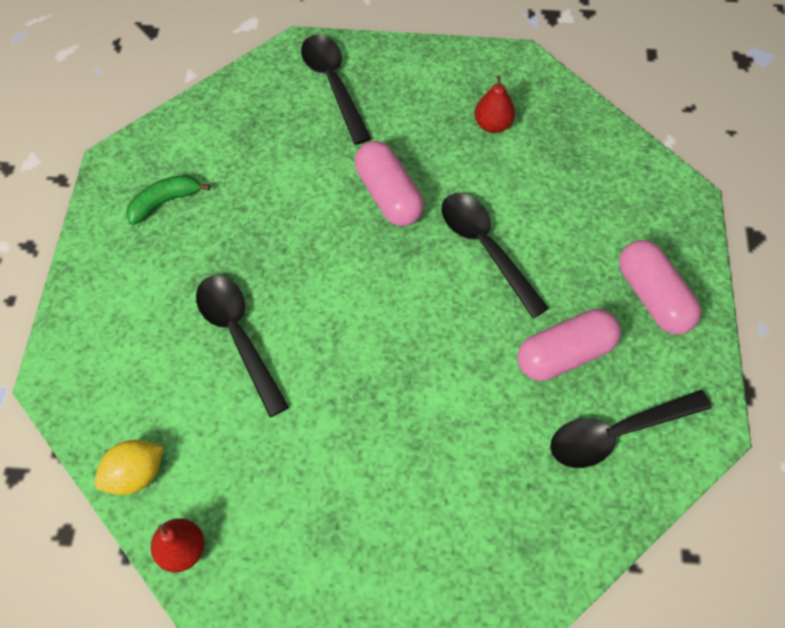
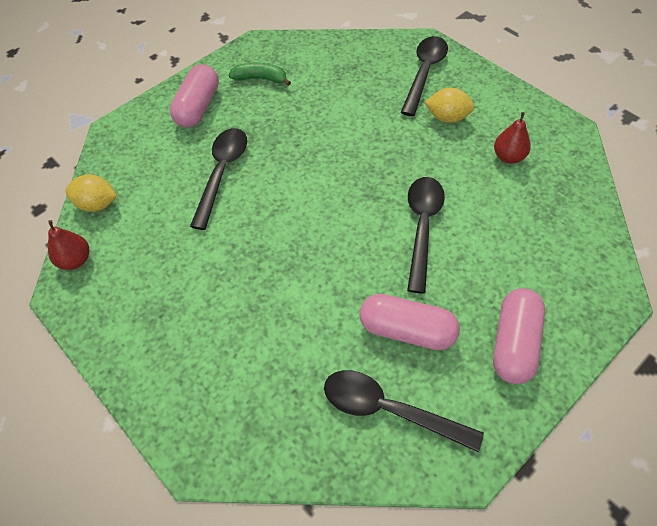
camera: 45 degrees right, 5 degrees down
pink capsule [355,141,424,226] -> pink capsule moved to [170,64,219,127]
none -> yellow lemon [425,88,474,123]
—————
• EXERCISE GOAL: Return the lines of the data above in full and exactly, with no pictures.

• RESULT FOR THIS TASK:
camera: 45 degrees right, 5 degrees down
pink capsule [355,141,424,226] -> pink capsule moved to [170,64,219,127]
none -> yellow lemon [425,88,474,123]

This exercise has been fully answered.